Give back exactly the stretch of data below from the line holding "yellow star [483,529,610,612] -> none" through the line holding "none -> green robot [104,249,134,305]", both ends included, and leave the remaining lines out.
[Opening Supplied data section]
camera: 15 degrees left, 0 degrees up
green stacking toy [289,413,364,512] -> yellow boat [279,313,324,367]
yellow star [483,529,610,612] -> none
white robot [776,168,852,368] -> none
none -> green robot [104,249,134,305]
[Closing Supplied data section]
[Opening Supplied data section]
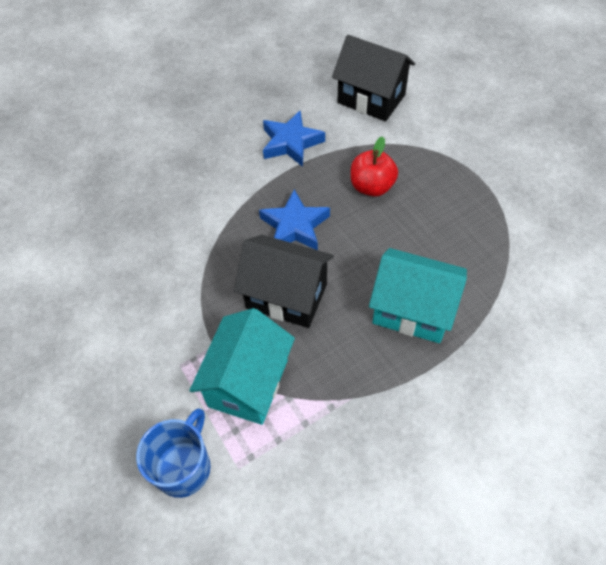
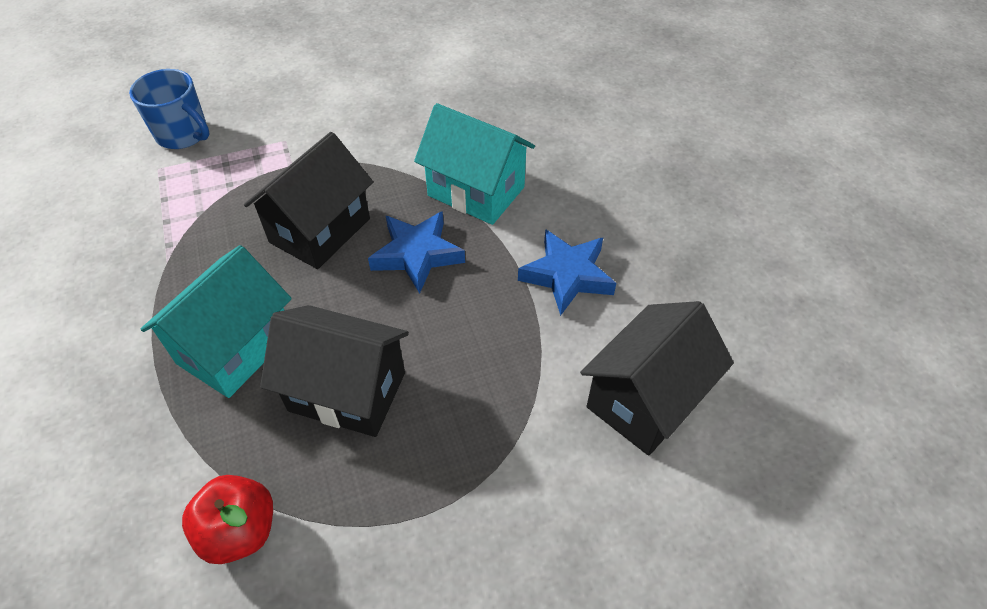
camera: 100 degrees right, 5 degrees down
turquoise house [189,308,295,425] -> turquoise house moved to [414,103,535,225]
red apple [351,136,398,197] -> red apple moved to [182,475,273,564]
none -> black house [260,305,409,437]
[Closing Supplied data section]
Result of the exercise >>
yellow star [483,529,610,612] -> none
white robot [776,168,852,368] -> none
none -> green robot [104,249,134,305]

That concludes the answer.